RECORD SET Start Marker
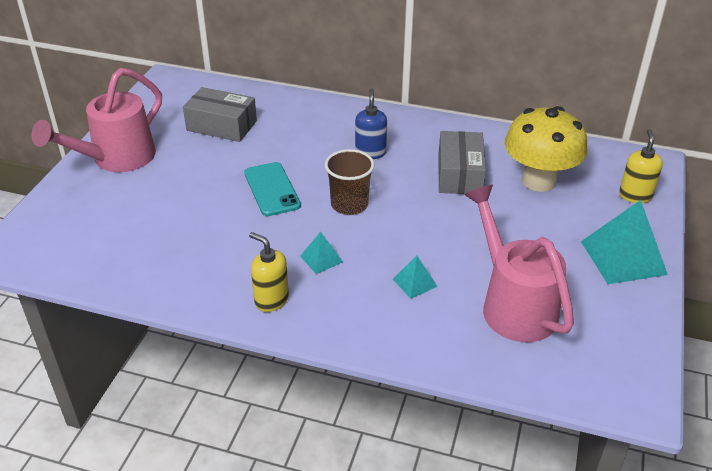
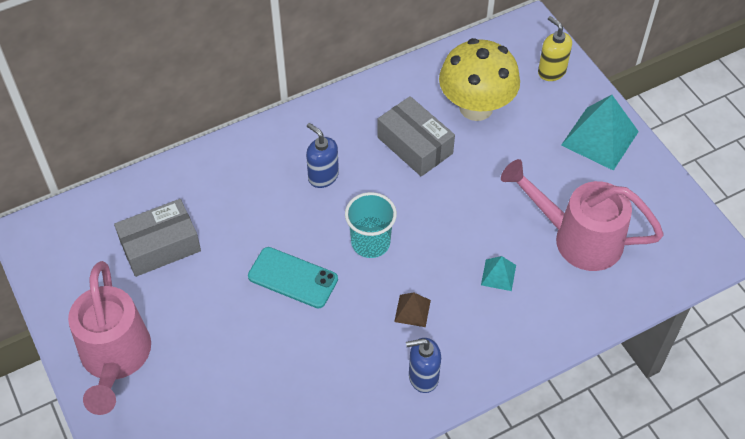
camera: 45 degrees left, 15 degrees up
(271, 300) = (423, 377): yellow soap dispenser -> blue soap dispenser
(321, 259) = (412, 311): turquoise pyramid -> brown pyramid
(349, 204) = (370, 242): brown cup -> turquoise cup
RECORD SET End Marker
RECORD SET Start Marker
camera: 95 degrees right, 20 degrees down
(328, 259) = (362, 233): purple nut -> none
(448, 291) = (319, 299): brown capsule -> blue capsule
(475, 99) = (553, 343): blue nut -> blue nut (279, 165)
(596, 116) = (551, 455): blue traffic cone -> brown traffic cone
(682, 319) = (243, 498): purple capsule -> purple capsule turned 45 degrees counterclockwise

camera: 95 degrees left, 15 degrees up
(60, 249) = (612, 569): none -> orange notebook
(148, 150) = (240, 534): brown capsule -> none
RECORD SET End Marker
- [WHAT TO DO]
Read the entries and show each line that mentions "left".

- [WRITTEN SOLUTION]
camera: 45 degrees left, 15 degrees up
camera: 95 degrees left, 15 degrees up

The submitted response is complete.